— Work to complete —
Reproduce exactly the lines of the material beneath, from the line that contains "yellow lemon: 4 -> 5" to the line that contains "grey spray bottle: 3 -> 5", both included, and no other lines.

— Records provided —
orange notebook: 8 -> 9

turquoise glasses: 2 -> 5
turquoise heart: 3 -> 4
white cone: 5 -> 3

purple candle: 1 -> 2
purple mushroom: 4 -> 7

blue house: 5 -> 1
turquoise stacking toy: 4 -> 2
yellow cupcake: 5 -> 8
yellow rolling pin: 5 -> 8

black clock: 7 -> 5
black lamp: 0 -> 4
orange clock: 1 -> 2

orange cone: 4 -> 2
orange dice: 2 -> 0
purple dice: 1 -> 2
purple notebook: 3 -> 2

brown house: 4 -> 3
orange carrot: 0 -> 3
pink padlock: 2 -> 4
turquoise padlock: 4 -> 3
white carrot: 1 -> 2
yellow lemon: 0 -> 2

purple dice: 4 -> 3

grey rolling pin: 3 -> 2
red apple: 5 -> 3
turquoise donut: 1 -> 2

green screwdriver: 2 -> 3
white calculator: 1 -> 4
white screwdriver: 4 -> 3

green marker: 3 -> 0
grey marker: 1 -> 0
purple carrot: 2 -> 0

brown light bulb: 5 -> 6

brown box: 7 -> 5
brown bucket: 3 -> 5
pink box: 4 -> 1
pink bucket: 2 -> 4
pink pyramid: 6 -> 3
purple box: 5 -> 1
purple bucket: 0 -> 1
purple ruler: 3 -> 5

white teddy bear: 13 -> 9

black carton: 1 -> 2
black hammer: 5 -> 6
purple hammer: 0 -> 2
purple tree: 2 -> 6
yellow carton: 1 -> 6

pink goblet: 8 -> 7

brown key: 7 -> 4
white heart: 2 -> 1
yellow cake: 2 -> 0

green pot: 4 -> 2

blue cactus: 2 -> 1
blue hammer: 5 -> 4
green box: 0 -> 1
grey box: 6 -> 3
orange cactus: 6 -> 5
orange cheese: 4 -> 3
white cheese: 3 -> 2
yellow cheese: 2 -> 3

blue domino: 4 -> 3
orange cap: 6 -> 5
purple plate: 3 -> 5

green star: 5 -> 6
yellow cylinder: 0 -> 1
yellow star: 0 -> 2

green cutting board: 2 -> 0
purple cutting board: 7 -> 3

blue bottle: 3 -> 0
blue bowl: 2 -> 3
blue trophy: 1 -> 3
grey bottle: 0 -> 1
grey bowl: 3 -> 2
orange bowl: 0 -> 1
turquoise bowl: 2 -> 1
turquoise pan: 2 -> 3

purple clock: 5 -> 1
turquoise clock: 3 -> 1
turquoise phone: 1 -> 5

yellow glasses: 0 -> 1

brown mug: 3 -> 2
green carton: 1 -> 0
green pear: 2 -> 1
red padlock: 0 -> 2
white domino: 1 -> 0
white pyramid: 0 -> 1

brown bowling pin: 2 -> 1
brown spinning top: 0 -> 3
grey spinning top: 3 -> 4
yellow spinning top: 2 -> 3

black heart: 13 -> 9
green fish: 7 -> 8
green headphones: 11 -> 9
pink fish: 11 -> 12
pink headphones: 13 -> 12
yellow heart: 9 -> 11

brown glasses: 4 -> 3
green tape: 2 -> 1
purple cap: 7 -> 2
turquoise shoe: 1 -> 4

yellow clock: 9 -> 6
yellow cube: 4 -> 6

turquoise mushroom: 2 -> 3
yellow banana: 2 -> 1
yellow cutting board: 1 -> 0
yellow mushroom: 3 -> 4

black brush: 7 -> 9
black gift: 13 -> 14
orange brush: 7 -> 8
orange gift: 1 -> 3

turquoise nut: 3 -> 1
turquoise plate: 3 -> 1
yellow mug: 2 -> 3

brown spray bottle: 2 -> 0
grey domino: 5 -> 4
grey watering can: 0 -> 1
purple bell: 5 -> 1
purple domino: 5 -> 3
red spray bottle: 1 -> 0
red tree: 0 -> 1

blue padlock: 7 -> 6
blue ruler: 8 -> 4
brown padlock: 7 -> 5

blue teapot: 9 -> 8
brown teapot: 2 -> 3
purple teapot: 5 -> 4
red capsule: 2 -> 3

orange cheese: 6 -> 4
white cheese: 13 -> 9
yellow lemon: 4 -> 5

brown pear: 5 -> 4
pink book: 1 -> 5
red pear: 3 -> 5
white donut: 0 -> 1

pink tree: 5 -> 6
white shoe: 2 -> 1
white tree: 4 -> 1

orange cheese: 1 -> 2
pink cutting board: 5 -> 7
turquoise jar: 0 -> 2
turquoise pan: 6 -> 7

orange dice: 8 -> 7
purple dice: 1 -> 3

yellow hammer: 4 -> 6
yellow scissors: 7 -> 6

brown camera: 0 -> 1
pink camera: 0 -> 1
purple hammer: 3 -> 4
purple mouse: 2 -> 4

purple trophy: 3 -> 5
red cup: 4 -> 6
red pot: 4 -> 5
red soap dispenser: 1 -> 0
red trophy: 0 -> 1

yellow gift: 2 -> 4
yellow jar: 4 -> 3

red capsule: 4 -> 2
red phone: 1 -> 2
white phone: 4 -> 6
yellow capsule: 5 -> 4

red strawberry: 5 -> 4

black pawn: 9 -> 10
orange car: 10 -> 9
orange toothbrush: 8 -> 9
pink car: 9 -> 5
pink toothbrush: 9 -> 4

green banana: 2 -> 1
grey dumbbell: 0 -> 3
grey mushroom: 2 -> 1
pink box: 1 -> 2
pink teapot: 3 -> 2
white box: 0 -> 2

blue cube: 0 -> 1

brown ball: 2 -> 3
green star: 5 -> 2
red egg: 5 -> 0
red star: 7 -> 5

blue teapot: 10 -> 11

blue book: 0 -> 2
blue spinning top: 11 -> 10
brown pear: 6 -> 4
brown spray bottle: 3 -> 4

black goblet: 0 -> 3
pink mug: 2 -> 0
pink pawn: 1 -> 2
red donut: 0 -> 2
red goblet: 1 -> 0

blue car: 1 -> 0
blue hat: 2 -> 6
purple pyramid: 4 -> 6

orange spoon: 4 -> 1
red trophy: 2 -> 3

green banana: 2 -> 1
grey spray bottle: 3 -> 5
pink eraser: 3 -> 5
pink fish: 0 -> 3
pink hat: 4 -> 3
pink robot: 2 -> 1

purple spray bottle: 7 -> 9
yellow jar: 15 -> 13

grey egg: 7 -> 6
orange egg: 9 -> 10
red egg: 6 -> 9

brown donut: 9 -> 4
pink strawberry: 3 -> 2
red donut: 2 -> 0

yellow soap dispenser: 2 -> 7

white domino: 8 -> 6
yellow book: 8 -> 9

— Response to the exercise —
yellow lemon: 4 -> 5

brown pear: 5 -> 4
pink book: 1 -> 5
red pear: 3 -> 5
white donut: 0 -> 1

pink tree: 5 -> 6
white shoe: 2 -> 1
white tree: 4 -> 1

orange cheese: 1 -> 2
pink cutting board: 5 -> 7
turquoise jar: 0 -> 2
turquoise pan: 6 -> 7

orange dice: 8 -> 7
purple dice: 1 -> 3

yellow hammer: 4 -> 6
yellow scissors: 7 -> 6

brown camera: 0 -> 1
pink camera: 0 -> 1
purple hammer: 3 -> 4
purple mouse: 2 -> 4

purple trophy: 3 -> 5
red cup: 4 -> 6
red pot: 4 -> 5
red soap dispenser: 1 -> 0
red trophy: 0 -> 1

yellow gift: 2 -> 4
yellow jar: 4 -> 3

red capsule: 4 -> 2
red phone: 1 -> 2
white phone: 4 -> 6
yellow capsule: 5 -> 4

red strawberry: 5 -> 4

black pawn: 9 -> 10
orange car: 10 -> 9
orange toothbrush: 8 -> 9
pink car: 9 -> 5
pink toothbrush: 9 -> 4

green banana: 2 -> 1
grey dumbbell: 0 -> 3
grey mushroom: 2 -> 1
pink box: 1 -> 2
pink teapot: 3 -> 2
white box: 0 -> 2

blue cube: 0 -> 1

brown ball: 2 -> 3
green star: 5 -> 2
red egg: 5 -> 0
red star: 7 -> 5

blue teapot: 10 -> 11

blue book: 0 -> 2
blue spinning top: 11 -> 10
brown pear: 6 -> 4
brown spray bottle: 3 -> 4

black goblet: 0 -> 3
pink mug: 2 -> 0
pink pawn: 1 -> 2
red donut: 0 -> 2
red goblet: 1 -> 0

blue car: 1 -> 0
blue hat: 2 -> 6
purple pyramid: 4 -> 6

orange spoon: 4 -> 1
red trophy: 2 -> 3

green banana: 2 -> 1
grey spray bottle: 3 -> 5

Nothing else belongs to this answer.